— What the task asks —
Set every entry below down once more, exactly as it stands, without images.

— Extracted records —
━━━━━━━━━━━━━━━━━━━━━━━━━━━━━━
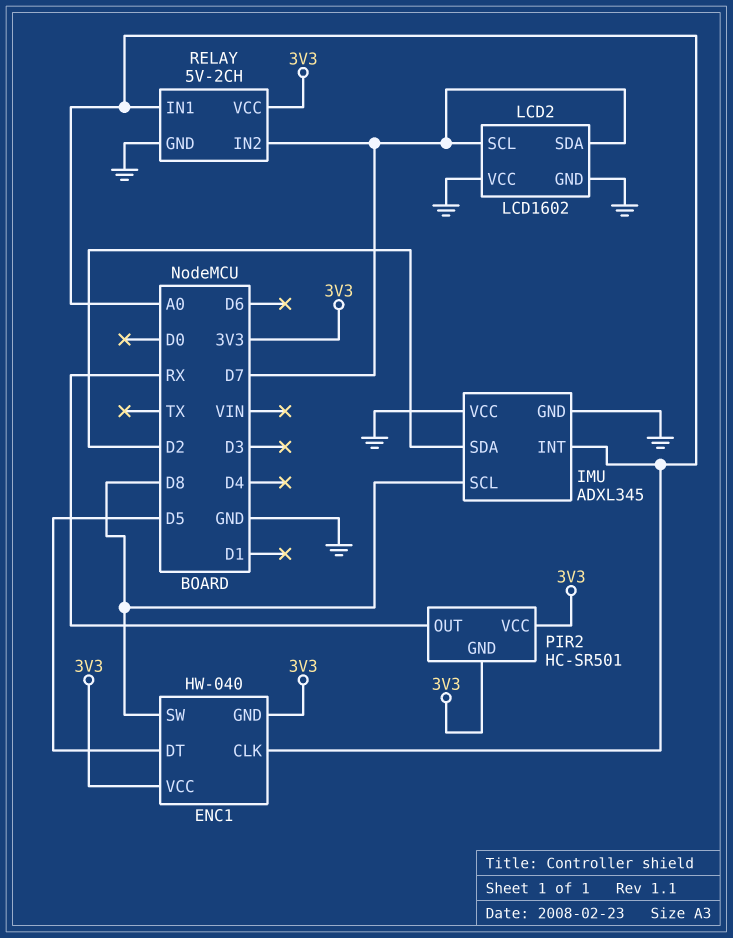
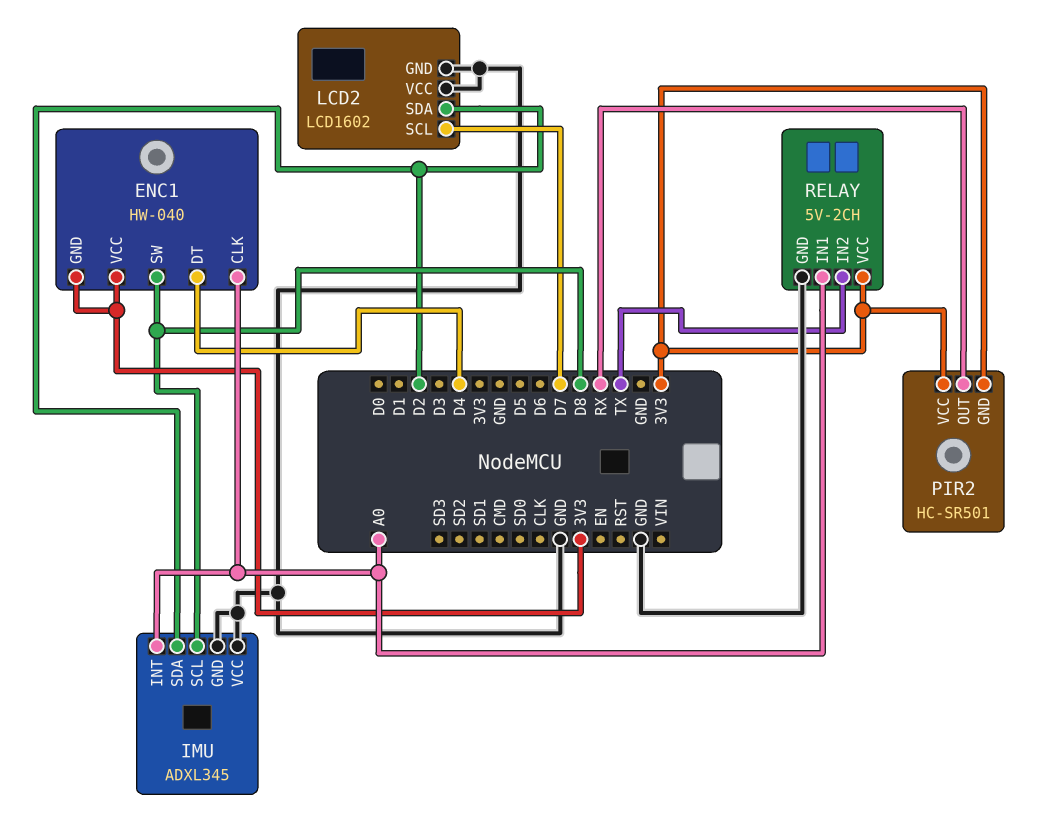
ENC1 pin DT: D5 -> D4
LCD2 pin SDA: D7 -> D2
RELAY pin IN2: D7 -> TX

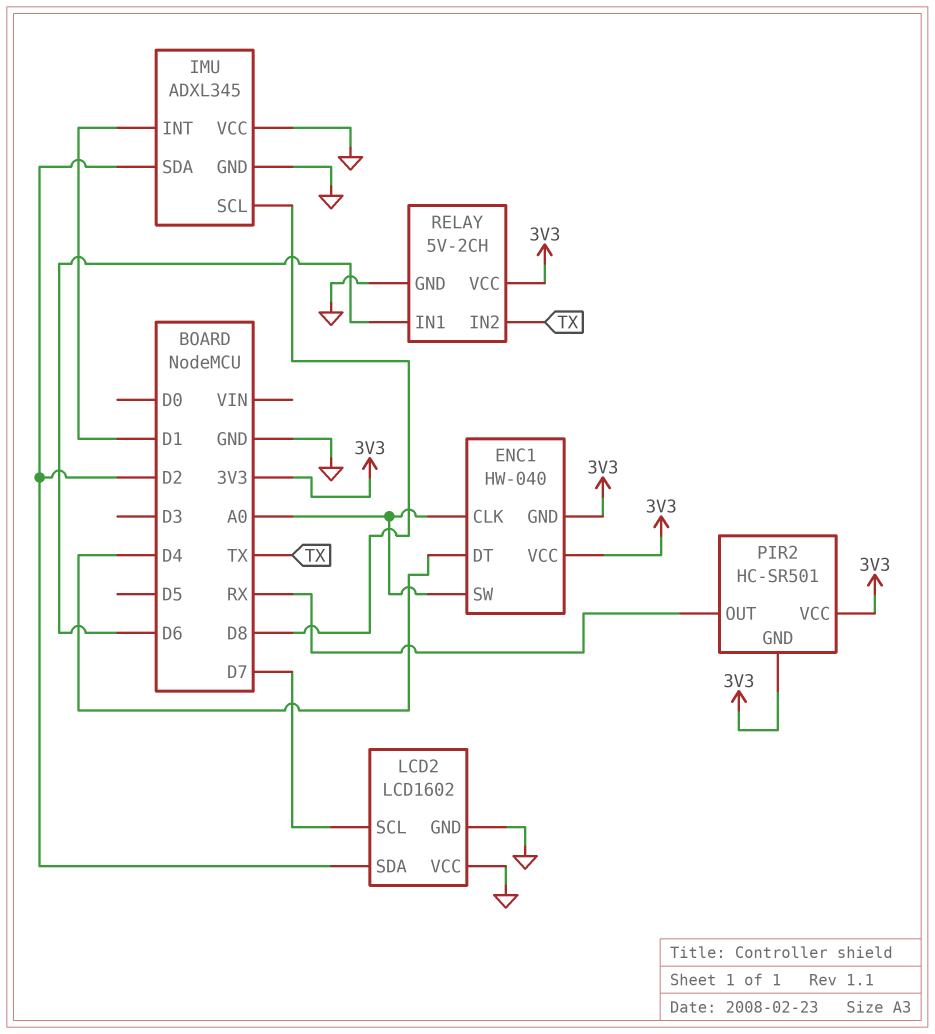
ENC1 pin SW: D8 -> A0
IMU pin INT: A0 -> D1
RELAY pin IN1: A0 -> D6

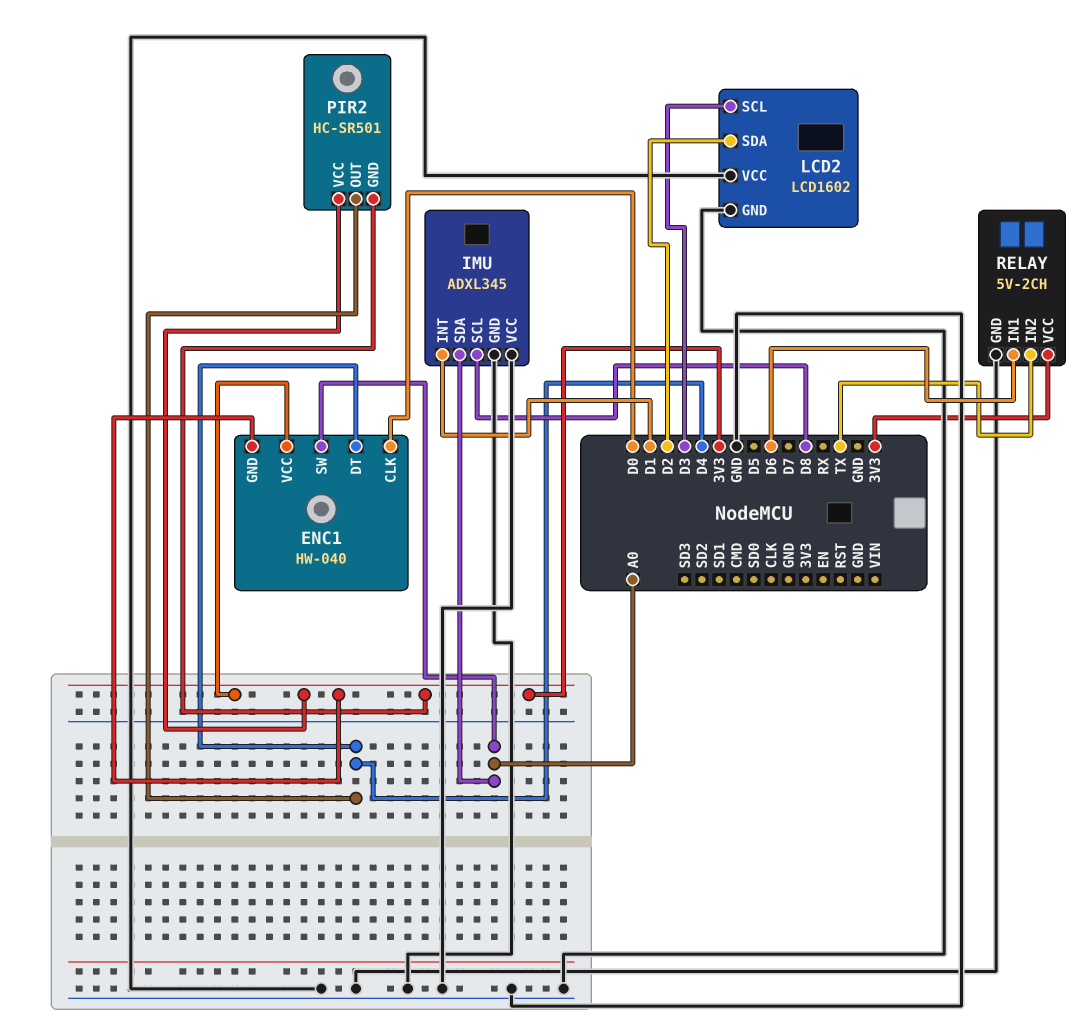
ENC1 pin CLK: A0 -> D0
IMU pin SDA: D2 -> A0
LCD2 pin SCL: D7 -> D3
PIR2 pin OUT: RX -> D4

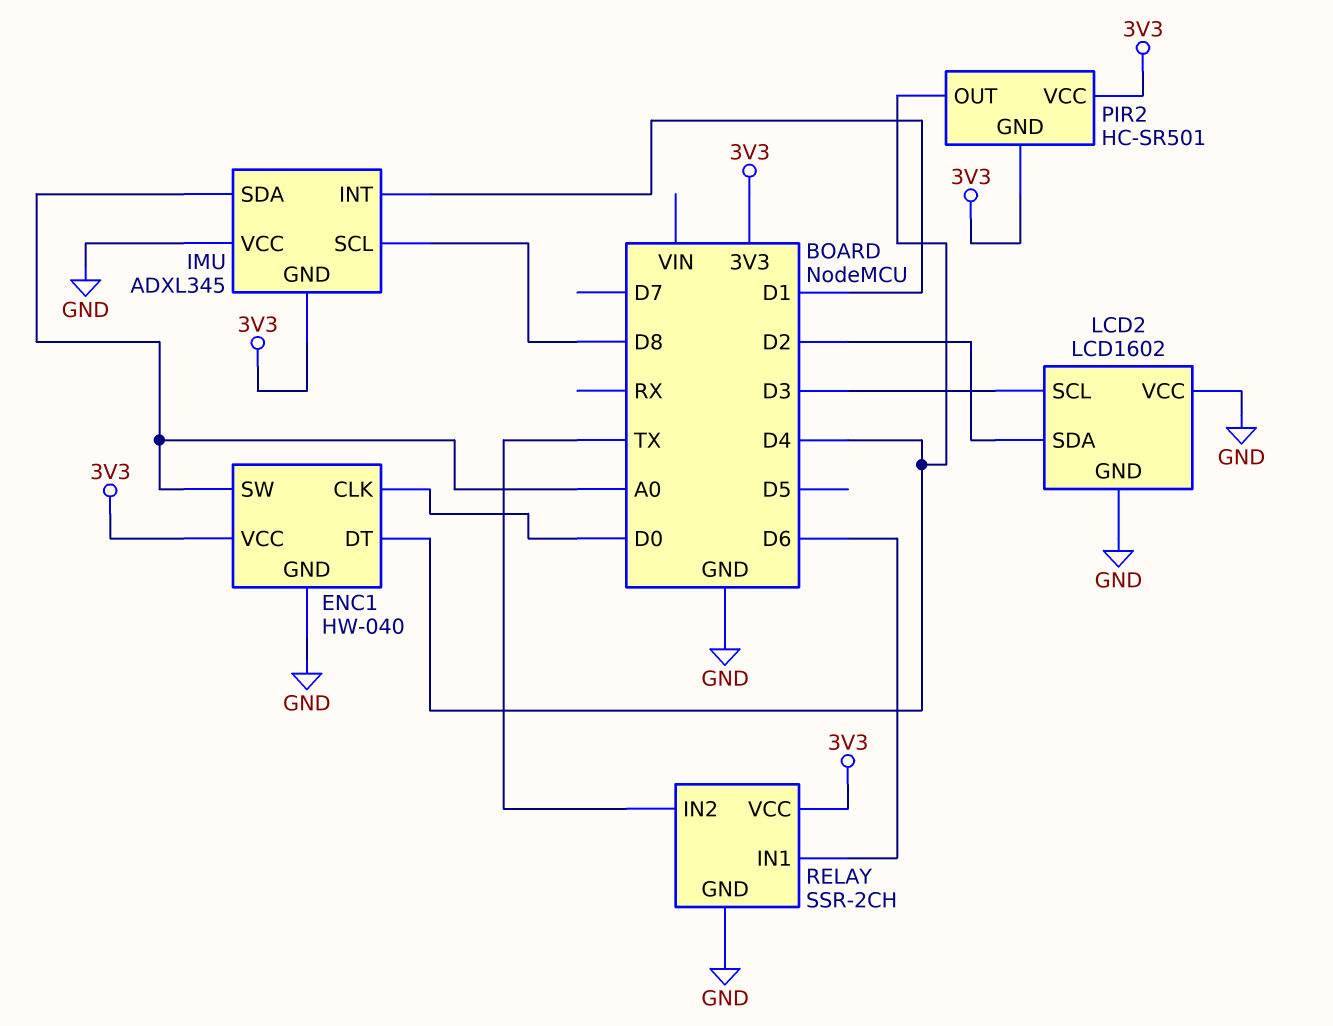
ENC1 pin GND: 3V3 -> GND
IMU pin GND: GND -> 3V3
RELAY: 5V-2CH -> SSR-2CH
━━━━━━━━━━━━━━━━━━━━━━━━━━━━━━
— Task result —
ENC1 pin DT: D5 -> D4
LCD2 pin SDA: D7 -> D2
RELAY pin IN2: D7 -> TX

ENC1 pin SW: D8 -> A0
IMU pin INT: A0 -> D1
RELAY pin IN1: A0 -> D6

ENC1 pin CLK: A0 -> D0
IMU pin SDA: D2 -> A0
LCD2 pin SCL: D7 -> D3
PIR2 pin OUT: RX -> D4

ENC1 pin GND: 3V3 -> GND
IMU pin GND: GND -> 3V3
RELAY: 5V-2CH -> SSR-2CH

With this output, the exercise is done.